▶ _TASK DETAILS_: Find the string "turned" in the entries and copy each line that has it.

▶ _TASK DATA_:

☆ ☆ ☆ ☆ ☆

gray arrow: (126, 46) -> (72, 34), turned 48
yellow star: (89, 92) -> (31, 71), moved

☆ ☆ ☆ ☆ ☆

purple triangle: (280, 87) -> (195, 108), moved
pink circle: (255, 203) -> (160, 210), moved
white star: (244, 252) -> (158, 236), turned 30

☆ ☆ ☆ ☆ ☆

▶ _ANSWER TO THE EXERCISE_:
gray arrow: (126, 46) -> (72, 34), turned 48
white star: (244, 252) -> (158, 236), turned 30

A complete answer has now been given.